▶ [Your instructions]
Where in the records does the word "cyan" occur? Copy each line in which it does.

[[ Extracted entries open ]]

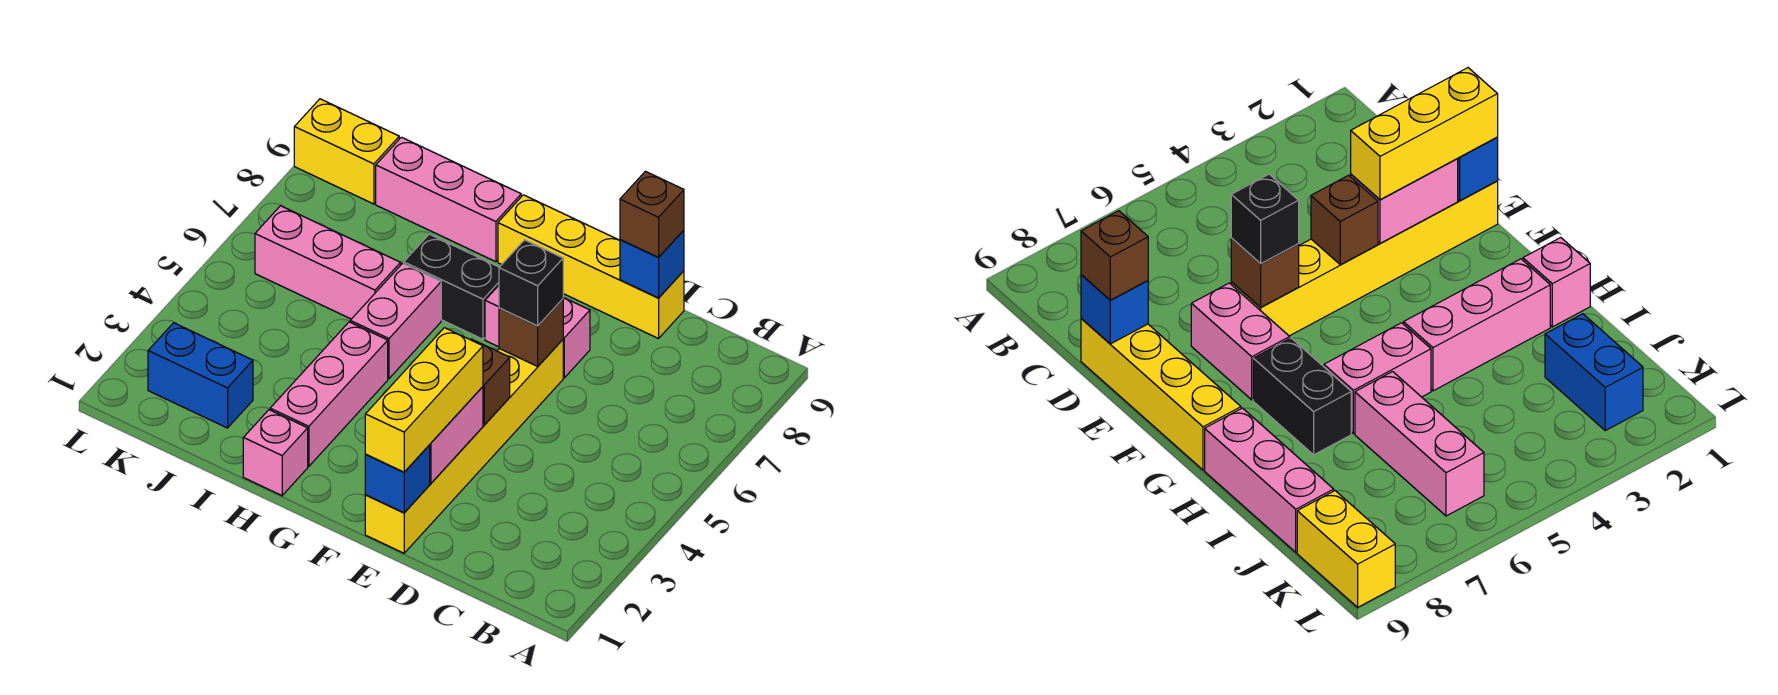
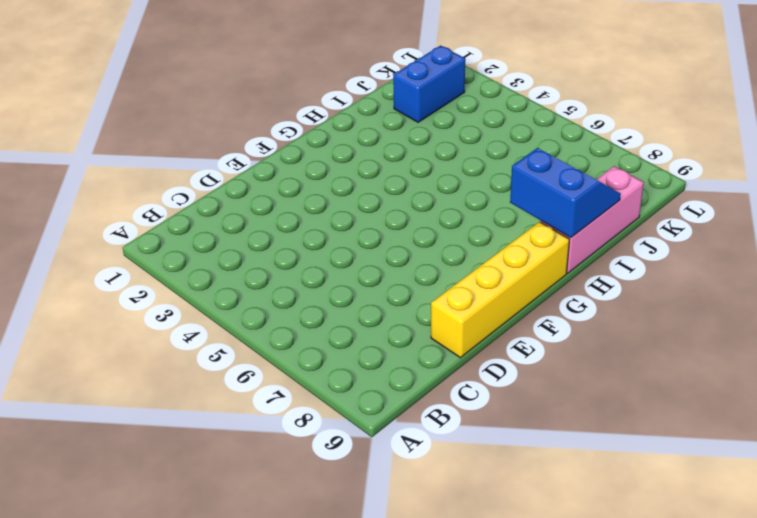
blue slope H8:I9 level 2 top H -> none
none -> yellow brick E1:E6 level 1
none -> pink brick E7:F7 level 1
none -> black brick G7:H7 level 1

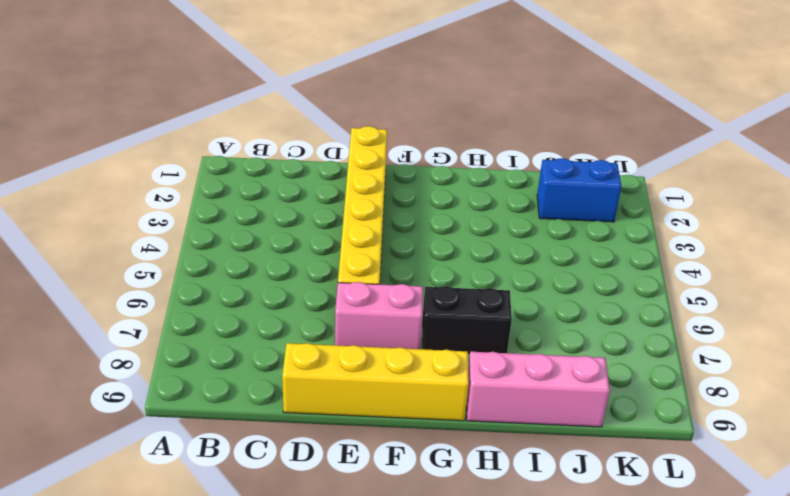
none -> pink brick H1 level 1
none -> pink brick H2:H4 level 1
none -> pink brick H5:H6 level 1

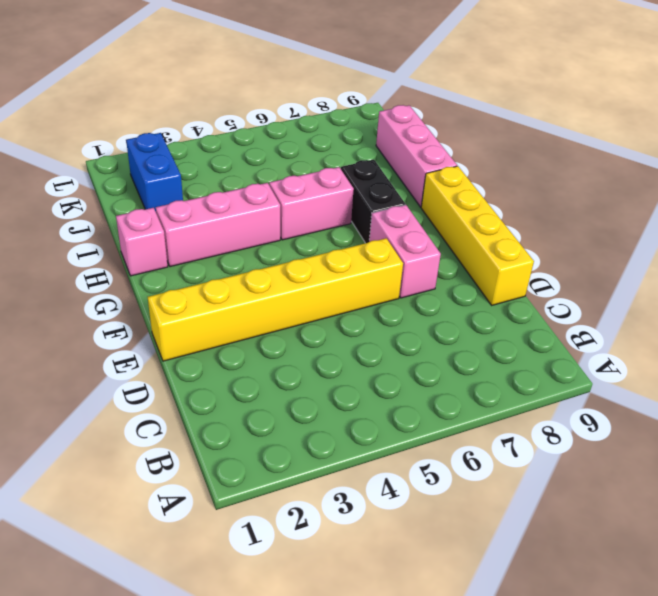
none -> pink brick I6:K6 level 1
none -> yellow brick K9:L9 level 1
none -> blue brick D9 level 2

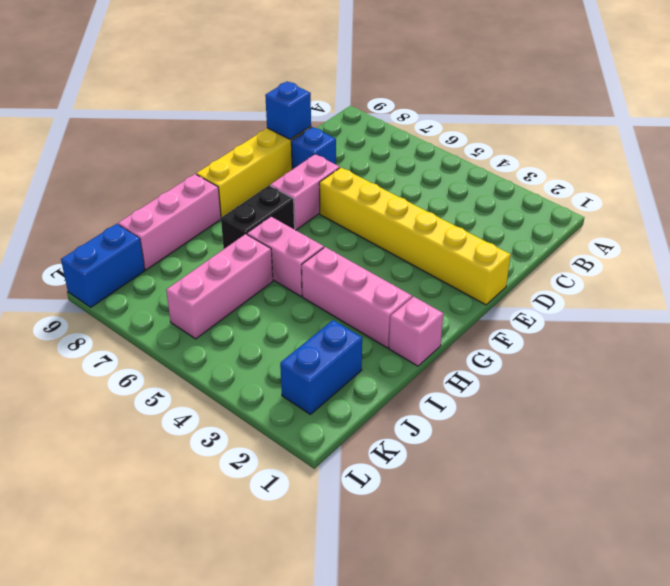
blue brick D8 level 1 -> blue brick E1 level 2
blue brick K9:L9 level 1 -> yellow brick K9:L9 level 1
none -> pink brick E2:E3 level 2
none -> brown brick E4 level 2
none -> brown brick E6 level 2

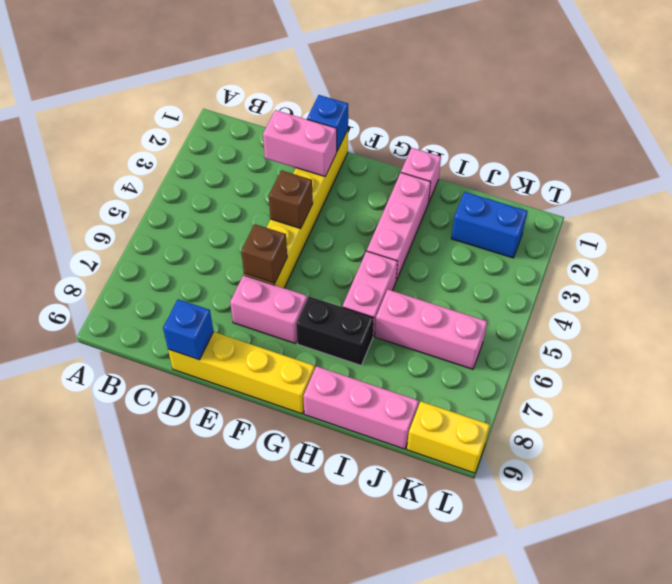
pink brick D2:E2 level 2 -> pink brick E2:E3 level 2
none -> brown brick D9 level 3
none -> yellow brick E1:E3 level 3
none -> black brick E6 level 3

[[ Extracted entries closed ]]
[[ Extracted entries open ]]

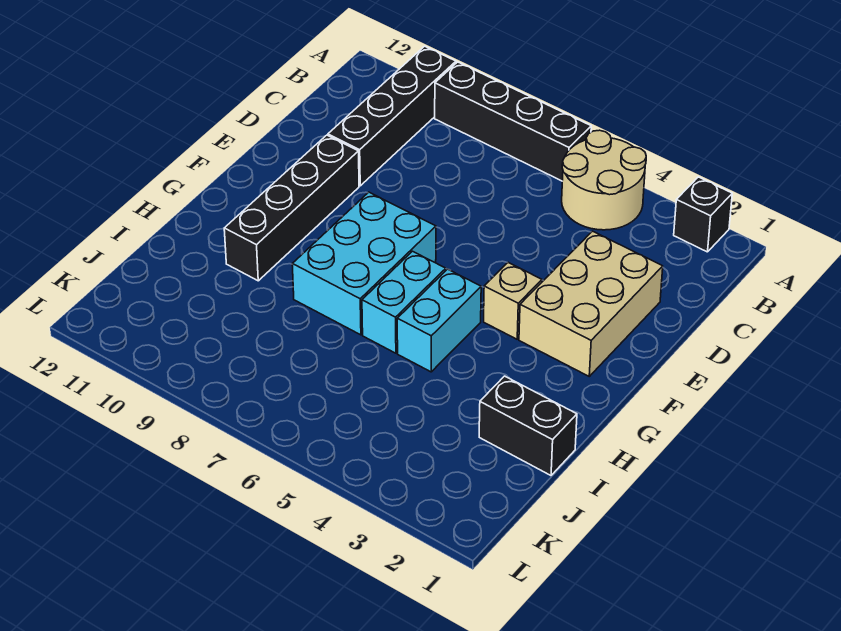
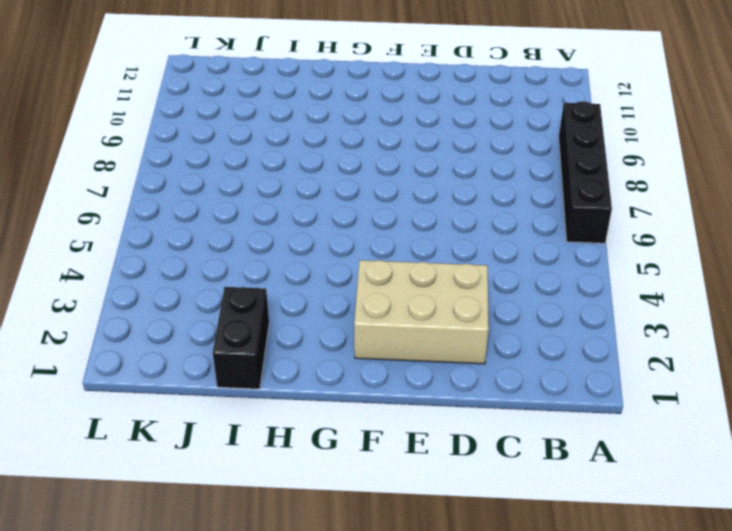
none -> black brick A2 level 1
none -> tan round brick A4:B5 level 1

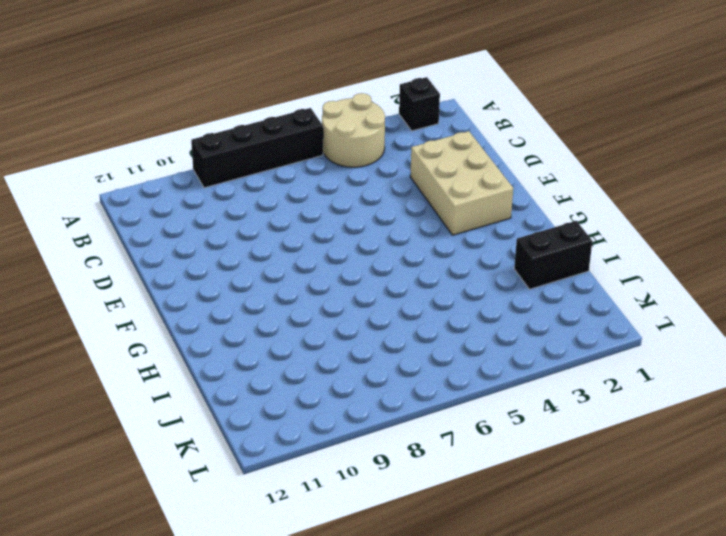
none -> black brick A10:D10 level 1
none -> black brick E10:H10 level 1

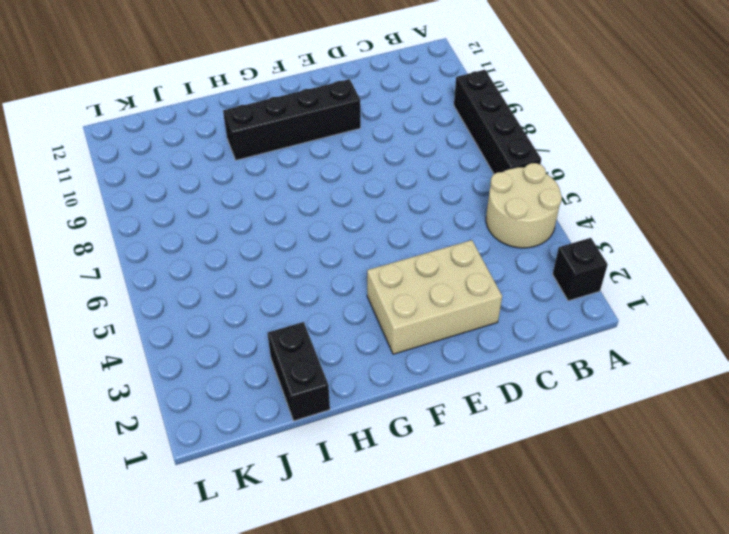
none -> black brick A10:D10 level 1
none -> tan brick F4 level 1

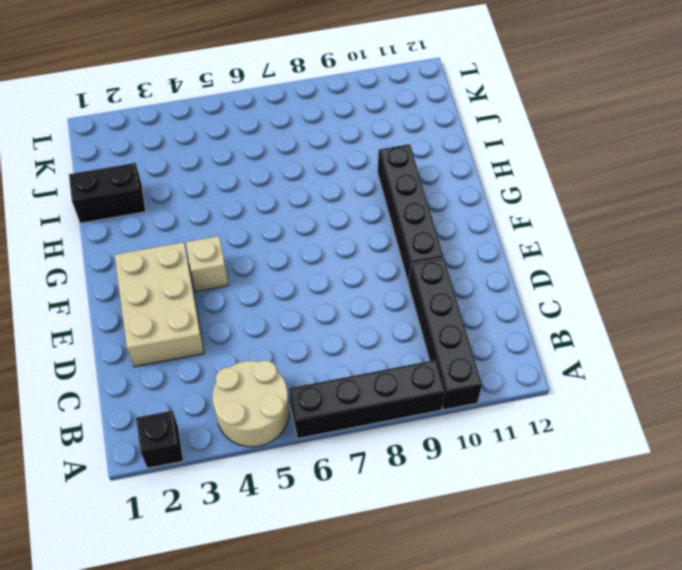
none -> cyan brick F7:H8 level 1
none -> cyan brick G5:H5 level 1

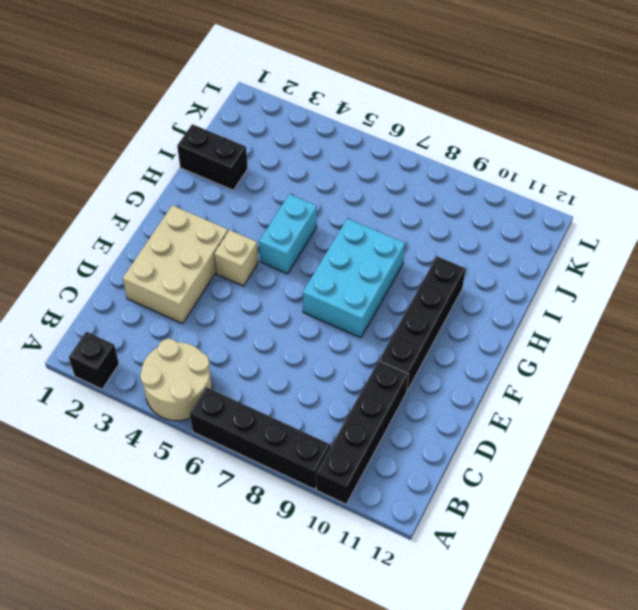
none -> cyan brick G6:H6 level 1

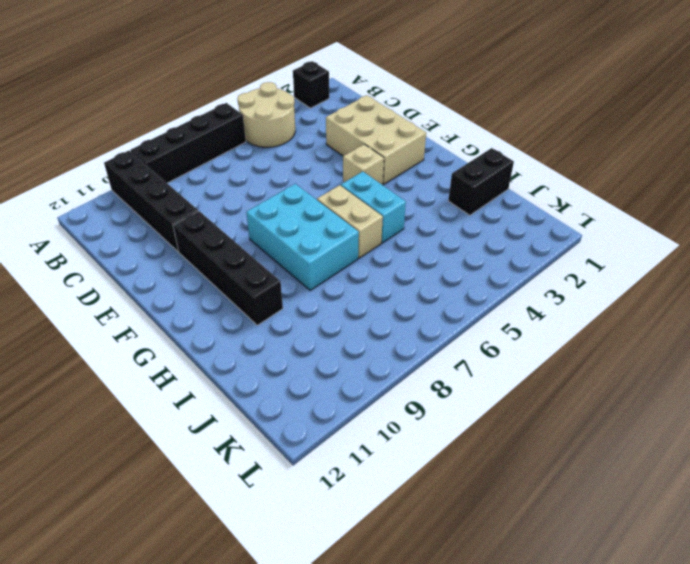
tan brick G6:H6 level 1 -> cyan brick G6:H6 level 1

[[ Extracted entries closed ]]
[[ Extracted entries open ]]

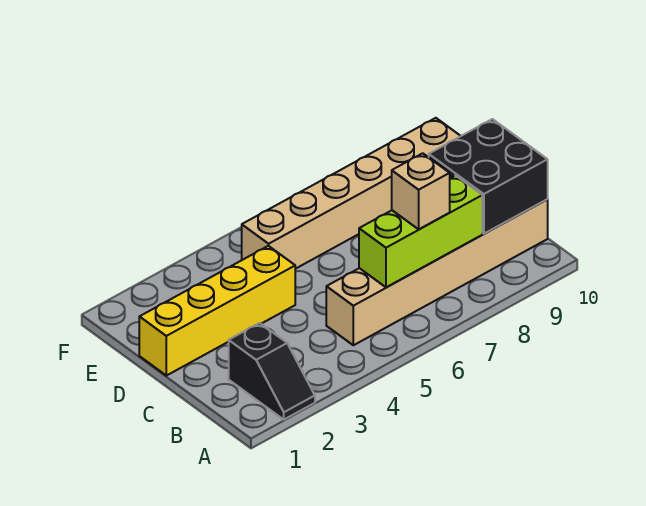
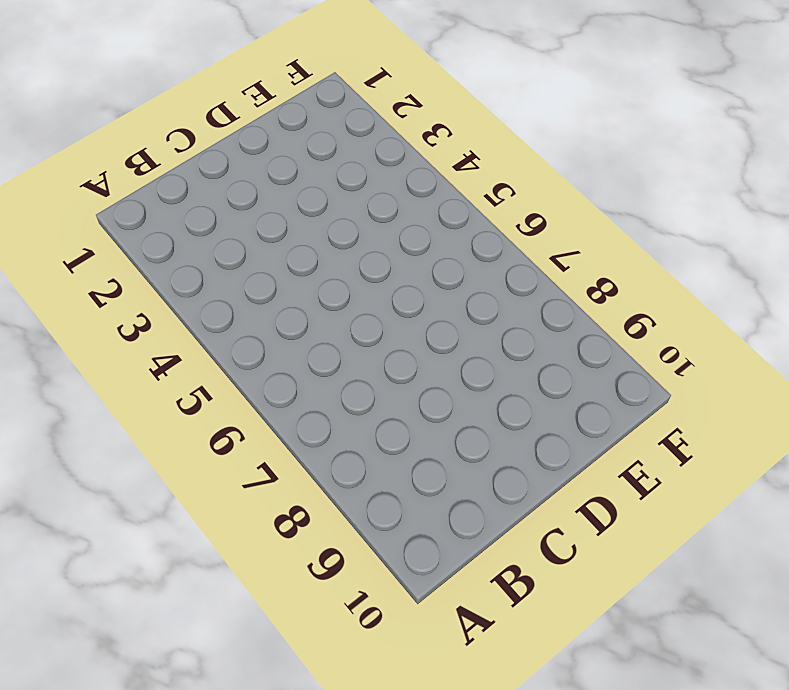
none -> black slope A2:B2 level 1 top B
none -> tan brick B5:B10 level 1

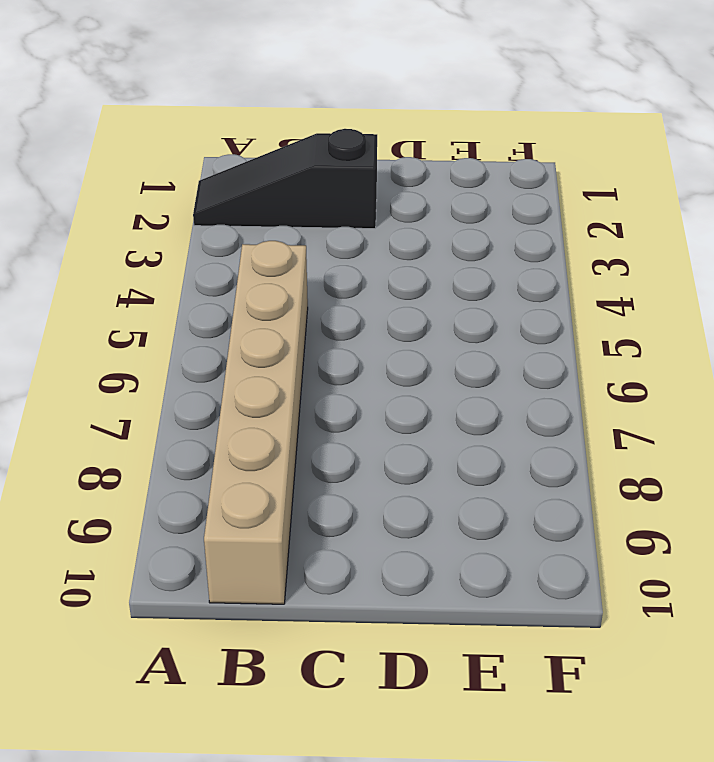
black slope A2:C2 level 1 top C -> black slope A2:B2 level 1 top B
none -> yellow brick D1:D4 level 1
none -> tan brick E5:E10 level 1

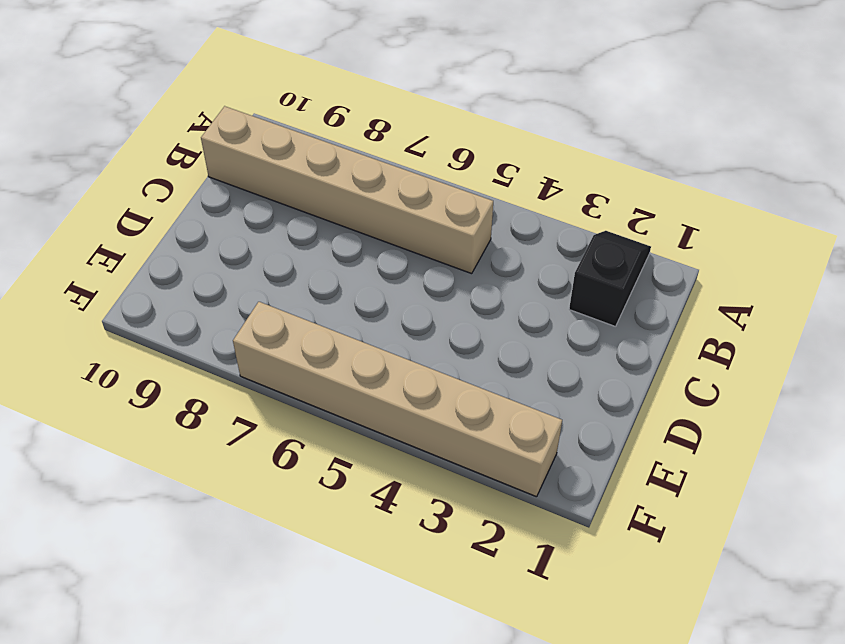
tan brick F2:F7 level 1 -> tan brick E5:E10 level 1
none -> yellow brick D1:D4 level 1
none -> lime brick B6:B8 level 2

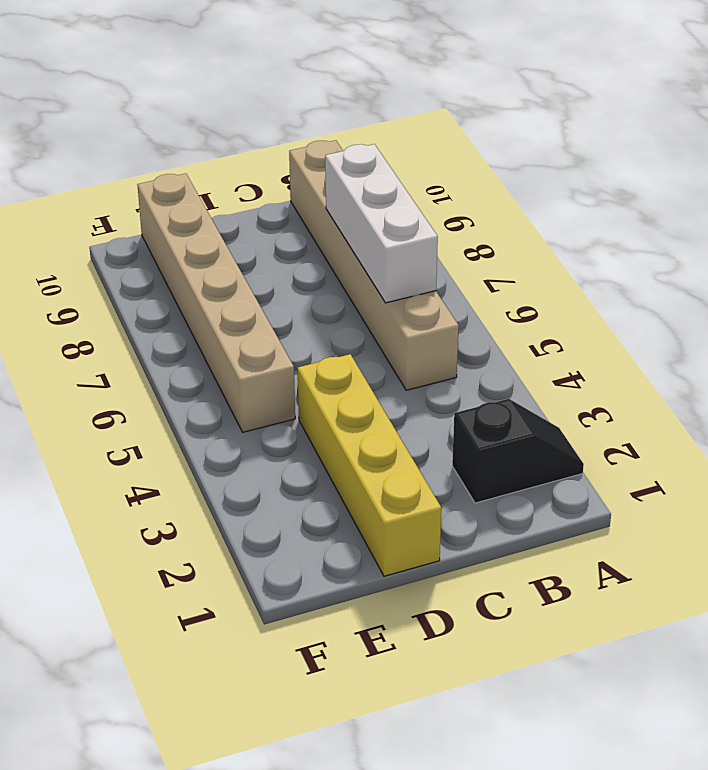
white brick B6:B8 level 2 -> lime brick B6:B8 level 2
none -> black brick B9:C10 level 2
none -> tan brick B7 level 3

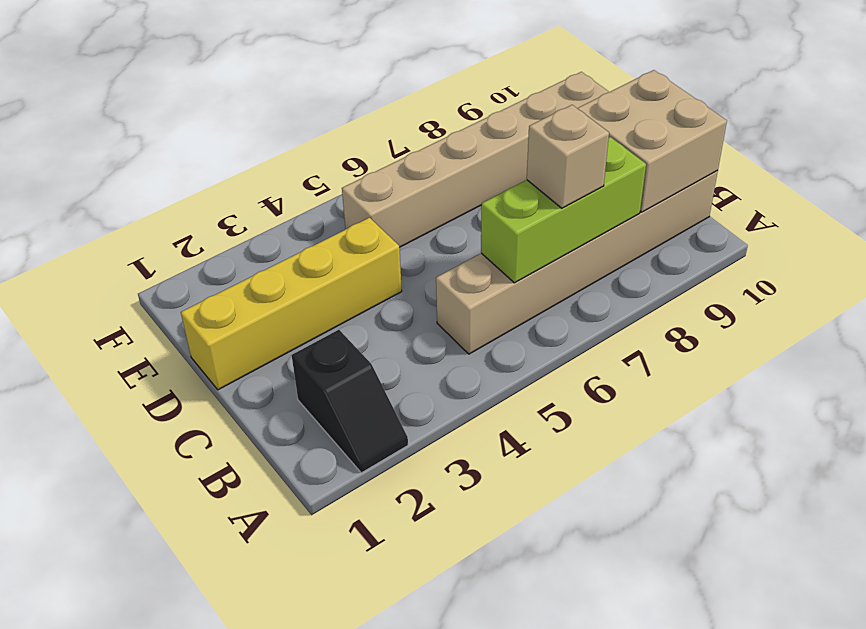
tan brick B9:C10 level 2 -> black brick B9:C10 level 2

[[ Extracted entries closed ]]

▶ [Response below]
none -> cyan brick F7:H8 level 1
none -> cyan brick G5:H5 level 1
none -> cyan brick G6:H6 level 1
tan brick G6:H6 level 1 -> cyan brick G6:H6 level 1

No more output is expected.